- _What is required_
Please repeat the lines below exactly. Begin with the line containing "JP4 pin 2: N2 -> GND" and go on through the line containing "Q2: NPN TIP120".

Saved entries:
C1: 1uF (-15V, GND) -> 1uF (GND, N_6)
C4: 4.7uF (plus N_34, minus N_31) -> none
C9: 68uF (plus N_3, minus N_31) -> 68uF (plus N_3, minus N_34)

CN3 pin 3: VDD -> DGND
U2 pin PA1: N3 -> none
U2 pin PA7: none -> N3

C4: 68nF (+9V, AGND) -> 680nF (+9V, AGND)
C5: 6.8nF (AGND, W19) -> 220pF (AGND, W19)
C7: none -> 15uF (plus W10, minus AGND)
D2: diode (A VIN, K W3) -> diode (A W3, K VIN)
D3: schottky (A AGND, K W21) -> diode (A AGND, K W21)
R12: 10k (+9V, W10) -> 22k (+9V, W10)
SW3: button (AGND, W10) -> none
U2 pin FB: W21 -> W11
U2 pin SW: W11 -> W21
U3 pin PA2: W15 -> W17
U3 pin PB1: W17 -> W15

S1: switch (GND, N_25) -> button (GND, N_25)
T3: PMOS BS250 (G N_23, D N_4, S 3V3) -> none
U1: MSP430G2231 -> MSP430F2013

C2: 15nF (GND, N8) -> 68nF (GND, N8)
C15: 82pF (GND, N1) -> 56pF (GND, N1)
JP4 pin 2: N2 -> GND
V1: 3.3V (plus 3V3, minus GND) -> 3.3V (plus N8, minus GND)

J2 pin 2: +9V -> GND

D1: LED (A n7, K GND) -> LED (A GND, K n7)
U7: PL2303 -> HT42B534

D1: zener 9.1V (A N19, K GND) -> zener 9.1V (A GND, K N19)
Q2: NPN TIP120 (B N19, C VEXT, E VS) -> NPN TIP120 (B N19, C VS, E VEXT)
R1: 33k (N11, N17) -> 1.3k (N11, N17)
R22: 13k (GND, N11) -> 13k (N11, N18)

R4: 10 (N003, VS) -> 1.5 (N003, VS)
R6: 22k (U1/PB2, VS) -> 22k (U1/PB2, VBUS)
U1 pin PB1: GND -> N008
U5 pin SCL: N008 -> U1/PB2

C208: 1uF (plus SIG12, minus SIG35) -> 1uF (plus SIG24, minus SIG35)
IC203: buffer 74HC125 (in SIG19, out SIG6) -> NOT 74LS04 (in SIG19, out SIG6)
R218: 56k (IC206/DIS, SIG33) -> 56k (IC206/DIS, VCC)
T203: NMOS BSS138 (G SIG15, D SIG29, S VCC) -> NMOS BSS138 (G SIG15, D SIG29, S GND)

- _Task result_
JP4 pin 2: N2 -> GND
V1: 3.3V (plus 3V3, minus GND) -> 3.3V (plus N8, minus GND)

J2 pin 2: +9V -> GND

D1: LED (A n7, K GND) -> LED (A GND, K n7)
U7: PL2303 -> HT42B534

D1: zener 9.1V (A N19, K GND) -> zener 9.1V (A GND, K N19)
Q2: NPN TIP120 (B N19, C VEXT, E VS) -> NPN TIP120 (B N19, C VS, E VEXT)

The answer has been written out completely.